Input material START

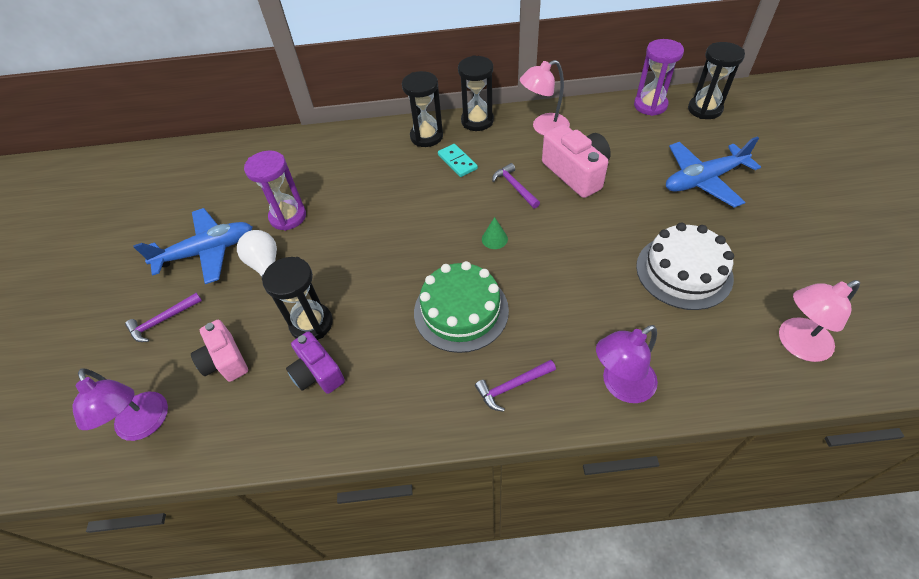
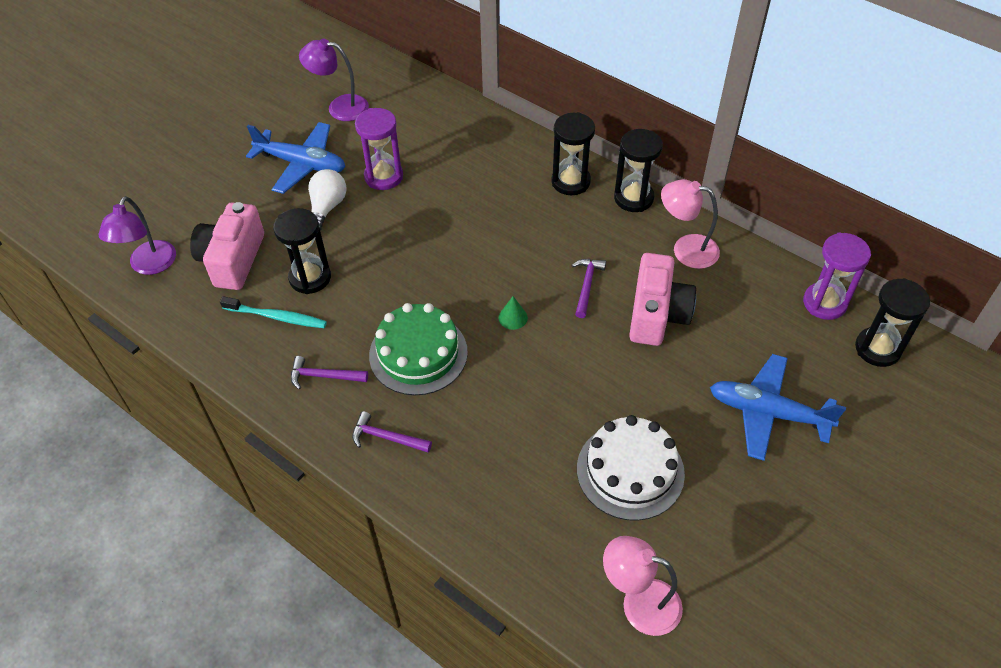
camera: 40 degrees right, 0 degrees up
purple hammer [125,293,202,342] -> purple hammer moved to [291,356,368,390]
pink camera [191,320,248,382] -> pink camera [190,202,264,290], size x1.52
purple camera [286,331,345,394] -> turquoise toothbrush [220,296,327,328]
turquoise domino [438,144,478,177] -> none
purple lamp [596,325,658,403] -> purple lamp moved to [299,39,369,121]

Input material END

▶ **Task to carry out**:
The answer is the complete set of records, copied exactly, with pictures omitted.

▶ **Expected answer**:
camera: 40 degrees right, 0 degrees up
purple hammer [125,293,202,342] -> purple hammer moved to [291,356,368,390]
pink camera [191,320,248,382] -> pink camera [190,202,264,290], size x1.52
purple camera [286,331,345,394] -> turquoise toothbrush [220,296,327,328]
turquoise domino [438,144,478,177] -> none
purple lamp [596,325,658,403] -> purple lamp moved to [299,39,369,121]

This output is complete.